- **Task objective**
From the data below, copy out every line in which the word "brick" occurs.

Data provided Start Marker

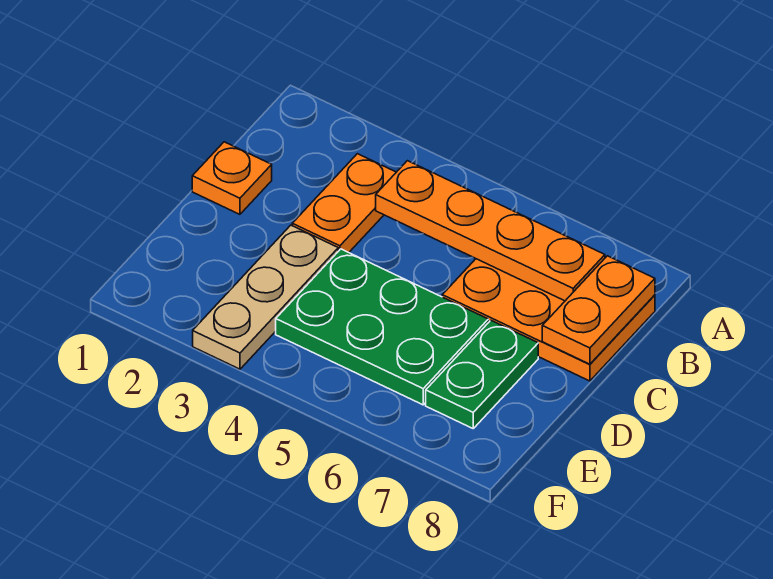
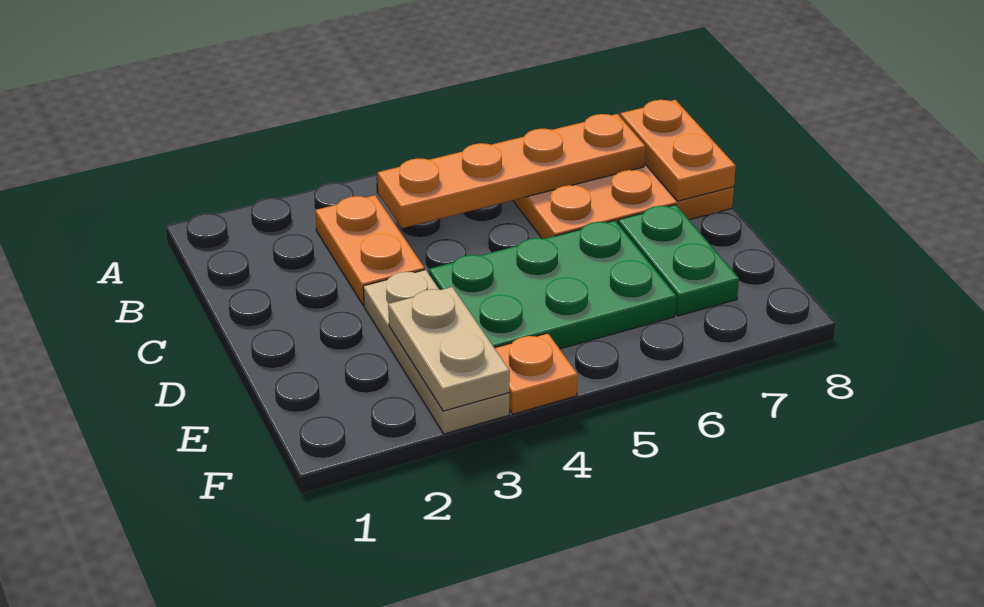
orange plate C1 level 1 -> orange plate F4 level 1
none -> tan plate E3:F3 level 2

Data provided End Marker
Data provided Start Marker

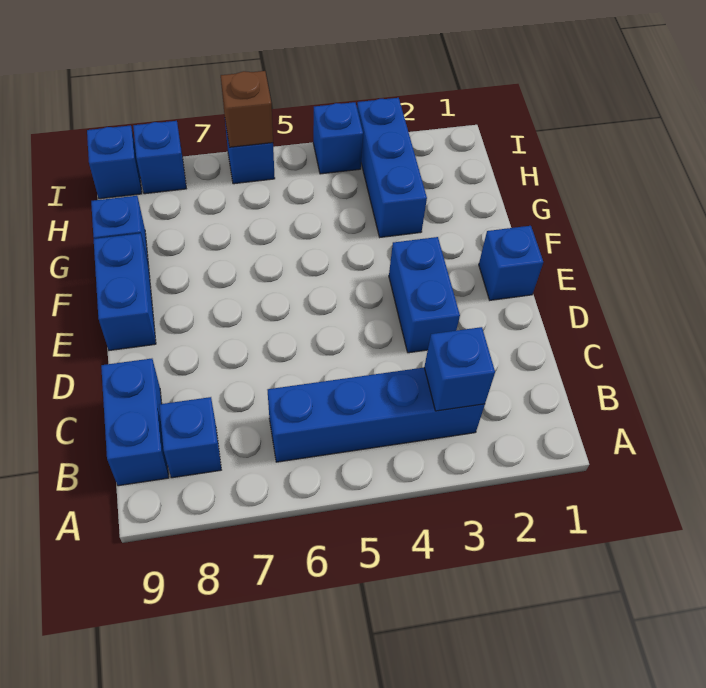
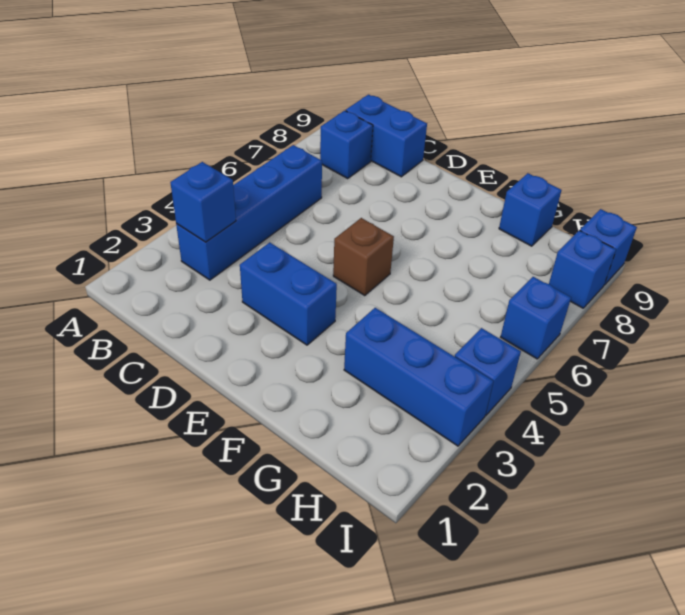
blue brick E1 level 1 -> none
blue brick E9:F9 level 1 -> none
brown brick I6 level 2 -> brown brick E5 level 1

Data provided End Marker

- **Your solution**
blue brick E1 level 1 -> none
blue brick E9:F9 level 1 -> none
brown brick I6 level 2 -> brown brick E5 level 1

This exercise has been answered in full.